* _Recorded data_
%%
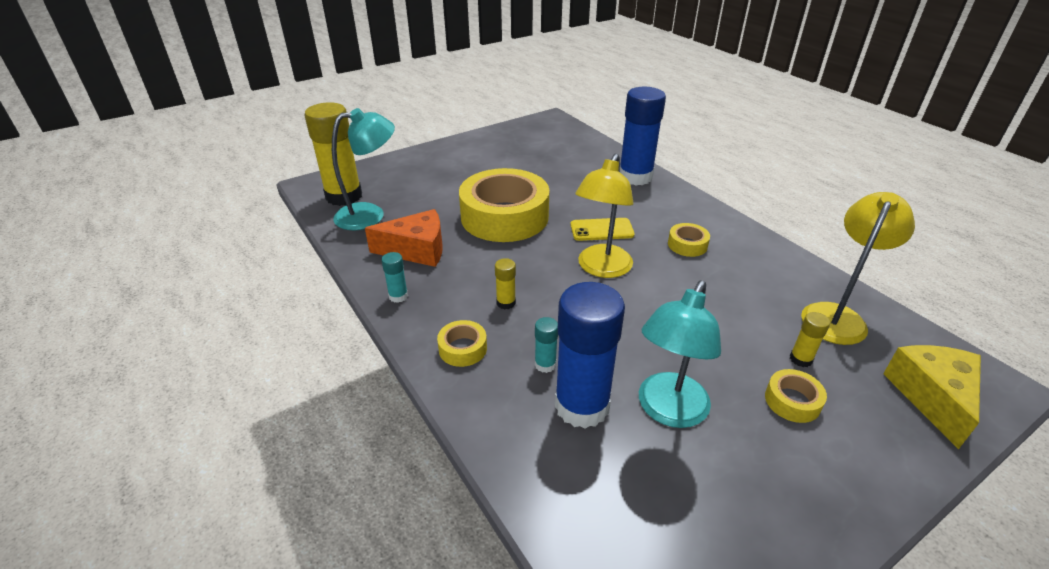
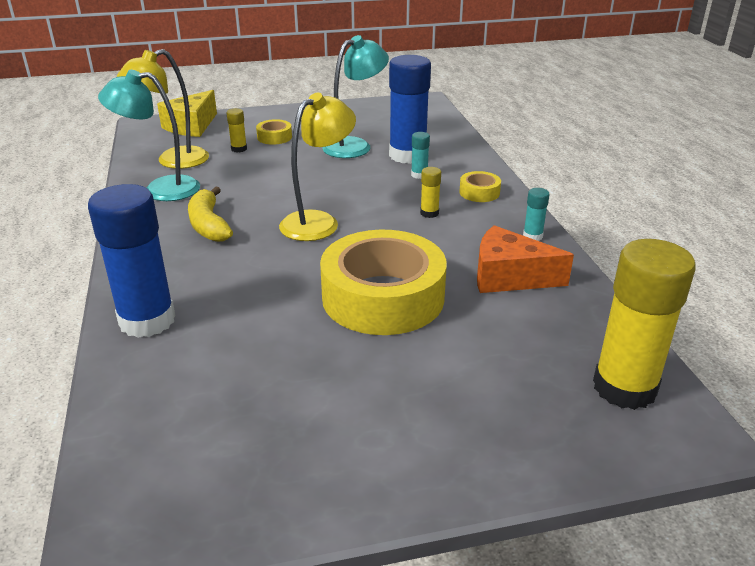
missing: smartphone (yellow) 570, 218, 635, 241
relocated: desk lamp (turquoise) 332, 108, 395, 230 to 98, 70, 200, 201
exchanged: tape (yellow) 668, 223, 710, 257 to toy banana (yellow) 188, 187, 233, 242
%%
* _Exercise requirements_
Every line of the material above should be repeated exactly, except for the pictures.

* _Finished task_
missing: smartphone (yellow) 570, 218, 635, 241
relocated: desk lamp (turquoise) 332, 108, 395, 230 to 98, 70, 200, 201
exchanged: tape (yellow) 668, 223, 710, 257 to toy banana (yellow) 188, 187, 233, 242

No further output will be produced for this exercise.